Data for the task below:

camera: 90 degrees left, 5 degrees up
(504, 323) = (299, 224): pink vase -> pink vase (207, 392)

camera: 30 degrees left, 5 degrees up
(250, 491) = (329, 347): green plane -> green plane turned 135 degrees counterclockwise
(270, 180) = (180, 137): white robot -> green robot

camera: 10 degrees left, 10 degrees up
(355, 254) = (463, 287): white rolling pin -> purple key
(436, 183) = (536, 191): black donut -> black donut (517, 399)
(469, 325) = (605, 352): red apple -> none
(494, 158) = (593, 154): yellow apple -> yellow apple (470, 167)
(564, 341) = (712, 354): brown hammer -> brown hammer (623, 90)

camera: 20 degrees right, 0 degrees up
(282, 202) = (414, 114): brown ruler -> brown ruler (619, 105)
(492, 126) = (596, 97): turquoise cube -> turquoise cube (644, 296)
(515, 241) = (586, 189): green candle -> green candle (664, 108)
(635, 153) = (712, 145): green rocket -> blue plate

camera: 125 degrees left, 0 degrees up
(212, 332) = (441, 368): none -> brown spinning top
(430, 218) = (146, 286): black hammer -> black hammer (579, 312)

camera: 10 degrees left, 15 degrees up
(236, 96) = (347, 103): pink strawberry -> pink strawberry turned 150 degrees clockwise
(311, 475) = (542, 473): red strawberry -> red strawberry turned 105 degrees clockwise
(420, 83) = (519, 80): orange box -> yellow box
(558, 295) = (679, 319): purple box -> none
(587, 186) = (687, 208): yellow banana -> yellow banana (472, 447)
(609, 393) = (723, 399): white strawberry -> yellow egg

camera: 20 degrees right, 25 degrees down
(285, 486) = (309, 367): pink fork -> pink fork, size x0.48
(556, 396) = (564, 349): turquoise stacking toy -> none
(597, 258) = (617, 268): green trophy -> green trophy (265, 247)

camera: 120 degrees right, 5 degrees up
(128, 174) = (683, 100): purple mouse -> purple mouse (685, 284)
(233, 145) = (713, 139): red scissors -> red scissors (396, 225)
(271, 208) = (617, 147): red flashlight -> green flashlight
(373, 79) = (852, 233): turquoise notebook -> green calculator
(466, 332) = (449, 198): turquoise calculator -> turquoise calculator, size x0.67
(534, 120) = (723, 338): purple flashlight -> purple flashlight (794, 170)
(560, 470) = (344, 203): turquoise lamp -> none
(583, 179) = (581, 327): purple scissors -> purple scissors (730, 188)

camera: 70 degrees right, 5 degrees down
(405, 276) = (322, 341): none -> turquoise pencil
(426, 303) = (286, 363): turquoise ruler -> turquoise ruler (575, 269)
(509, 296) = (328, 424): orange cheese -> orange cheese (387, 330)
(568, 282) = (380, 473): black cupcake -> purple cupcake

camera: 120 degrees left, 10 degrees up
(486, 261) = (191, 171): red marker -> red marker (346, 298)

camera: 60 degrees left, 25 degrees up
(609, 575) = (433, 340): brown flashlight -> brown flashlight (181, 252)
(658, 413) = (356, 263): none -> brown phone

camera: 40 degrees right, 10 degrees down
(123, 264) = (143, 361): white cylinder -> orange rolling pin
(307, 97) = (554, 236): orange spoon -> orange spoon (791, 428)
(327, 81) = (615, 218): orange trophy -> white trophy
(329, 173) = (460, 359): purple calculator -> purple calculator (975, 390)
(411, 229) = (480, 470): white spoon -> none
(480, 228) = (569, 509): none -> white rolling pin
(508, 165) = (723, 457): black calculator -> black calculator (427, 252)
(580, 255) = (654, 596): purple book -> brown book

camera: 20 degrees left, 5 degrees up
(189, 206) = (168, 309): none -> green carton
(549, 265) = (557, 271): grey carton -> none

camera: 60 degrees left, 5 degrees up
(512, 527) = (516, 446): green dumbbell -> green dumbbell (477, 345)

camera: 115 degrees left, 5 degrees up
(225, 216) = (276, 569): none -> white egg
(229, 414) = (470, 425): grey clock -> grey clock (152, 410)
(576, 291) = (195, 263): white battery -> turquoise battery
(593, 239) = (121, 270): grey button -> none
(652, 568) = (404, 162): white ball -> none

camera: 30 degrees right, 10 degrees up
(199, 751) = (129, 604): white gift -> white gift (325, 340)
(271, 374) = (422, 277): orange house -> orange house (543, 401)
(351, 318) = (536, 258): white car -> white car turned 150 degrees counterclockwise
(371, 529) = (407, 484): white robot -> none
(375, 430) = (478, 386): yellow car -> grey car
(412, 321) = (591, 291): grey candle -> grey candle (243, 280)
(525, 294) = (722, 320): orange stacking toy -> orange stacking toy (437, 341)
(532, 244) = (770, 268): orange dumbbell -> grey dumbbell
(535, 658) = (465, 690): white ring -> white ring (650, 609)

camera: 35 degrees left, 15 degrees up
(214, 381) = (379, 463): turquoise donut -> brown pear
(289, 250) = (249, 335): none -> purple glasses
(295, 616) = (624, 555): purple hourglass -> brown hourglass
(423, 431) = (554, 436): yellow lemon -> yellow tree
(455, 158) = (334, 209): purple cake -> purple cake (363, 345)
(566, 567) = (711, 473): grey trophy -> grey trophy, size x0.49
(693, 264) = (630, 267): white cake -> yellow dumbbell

End of Data for the task.

Output all of the data in full, exactly as given.

camera: 90 degrees left, 5 degrees up
(504, 323) = (299, 224): pink vase -> pink vase (207, 392)

camera: 30 degrees left, 5 degrees up
(250, 491) = (329, 347): green plane -> green plane turned 135 degrees counterclockwise
(270, 180) = (180, 137): white robot -> green robot

camera: 10 degrees left, 10 degrees up
(355, 254) = (463, 287): white rolling pin -> purple key
(436, 183) = (536, 191): black donut -> black donut (517, 399)
(469, 325) = (605, 352): red apple -> none
(494, 158) = (593, 154): yellow apple -> yellow apple (470, 167)
(564, 341) = (712, 354): brown hammer -> brown hammer (623, 90)

camera: 20 degrees right, 0 degrees up
(282, 202) = (414, 114): brown ruler -> brown ruler (619, 105)
(492, 126) = (596, 97): turquoise cube -> turquoise cube (644, 296)
(515, 241) = (586, 189): green candle -> green candle (664, 108)
(635, 153) = (712, 145): green rocket -> blue plate

camera: 125 degrees left, 0 degrees up
(212, 332) = (441, 368): none -> brown spinning top
(430, 218) = (146, 286): black hammer -> black hammer (579, 312)

camera: 10 degrees left, 15 degrees up
(236, 96) = (347, 103): pink strawberry -> pink strawberry turned 150 degrees clockwise
(311, 475) = (542, 473): red strawberry -> red strawberry turned 105 degrees clockwise
(420, 83) = (519, 80): orange box -> yellow box
(558, 295) = (679, 319): purple box -> none
(587, 186) = (687, 208): yellow banana -> yellow banana (472, 447)
(609, 393) = (723, 399): white strawberry -> yellow egg

camera: 20 degrees right, 25 degrees down
(285, 486) = (309, 367): pink fork -> pink fork, size x0.48
(556, 396) = (564, 349): turquoise stacking toy -> none
(597, 258) = (617, 268): green trophy -> green trophy (265, 247)

camera: 120 degrees right, 5 degrees up
(128, 174) = (683, 100): purple mouse -> purple mouse (685, 284)
(233, 145) = (713, 139): red scissors -> red scissors (396, 225)
(271, 208) = (617, 147): red flashlight -> green flashlight
(373, 79) = (852, 233): turquoise notebook -> green calculator
(466, 332) = (449, 198): turquoise calculator -> turquoise calculator, size x0.67
(534, 120) = (723, 338): purple flashlight -> purple flashlight (794, 170)
(560, 470) = (344, 203): turquoise lamp -> none
(583, 179) = (581, 327): purple scissors -> purple scissors (730, 188)

camera: 70 degrees right, 5 degrees down
(405, 276) = (322, 341): none -> turquoise pencil
(426, 303) = (286, 363): turquoise ruler -> turquoise ruler (575, 269)
(509, 296) = (328, 424): orange cheese -> orange cheese (387, 330)
(568, 282) = (380, 473): black cupcake -> purple cupcake

camera: 120 degrees left, 10 degrees up
(486, 261) = (191, 171): red marker -> red marker (346, 298)

camera: 60 degrees left, 25 degrees up
(609, 575) = (433, 340): brown flashlight -> brown flashlight (181, 252)
(658, 413) = (356, 263): none -> brown phone

camera: 40 degrees right, 10 degrees down
(123, 264) = (143, 361): white cylinder -> orange rolling pin
(307, 97) = (554, 236): orange spoon -> orange spoon (791, 428)
(327, 81) = (615, 218): orange trophy -> white trophy
(329, 173) = (460, 359): purple calculator -> purple calculator (975, 390)
(411, 229) = (480, 470): white spoon -> none
(480, 228) = (569, 509): none -> white rolling pin
(508, 165) = (723, 457): black calculator -> black calculator (427, 252)
(580, 255) = (654, 596): purple book -> brown book

camera: 20 degrees left, 5 degrees up
(189, 206) = (168, 309): none -> green carton
(549, 265) = (557, 271): grey carton -> none

camera: 60 degrees left, 5 degrees up
(512, 527) = (516, 446): green dumbbell -> green dumbbell (477, 345)

camera: 115 degrees left, 5 degrees up
(225, 216) = (276, 569): none -> white egg
(229, 414) = (470, 425): grey clock -> grey clock (152, 410)
(576, 291) = (195, 263): white battery -> turquoise battery
(593, 239) = (121, 270): grey button -> none
(652, 568) = (404, 162): white ball -> none

camera: 30 degrees right, 10 degrees up
(199, 751) = (129, 604): white gift -> white gift (325, 340)
(271, 374) = (422, 277): orange house -> orange house (543, 401)
(351, 318) = (536, 258): white car -> white car turned 150 degrees counterclockwise
(371, 529) = (407, 484): white robot -> none
(375, 430) = (478, 386): yellow car -> grey car
(412, 321) = (591, 291): grey candle -> grey candle (243, 280)
(525, 294) = (722, 320): orange stacking toy -> orange stacking toy (437, 341)
(532, 244) = (770, 268): orange dumbbell -> grey dumbbell
(535, 658) = (465, 690): white ring -> white ring (650, 609)

camera: 35 degrees left, 15 degrees up
(214, 381) = (379, 463): turquoise donut -> brown pear
(289, 250) = (249, 335): none -> purple glasses
(295, 616) = (624, 555): purple hourglass -> brown hourglass
(423, 431) = (554, 436): yellow lemon -> yellow tree
(455, 158) = (334, 209): purple cake -> purple cake (363, 345)
(566, 567) = (711, 473): grey trophy -> grey trophy, size x0.49
(693, 264) = (630, 267): white cake -> yellow dumbbell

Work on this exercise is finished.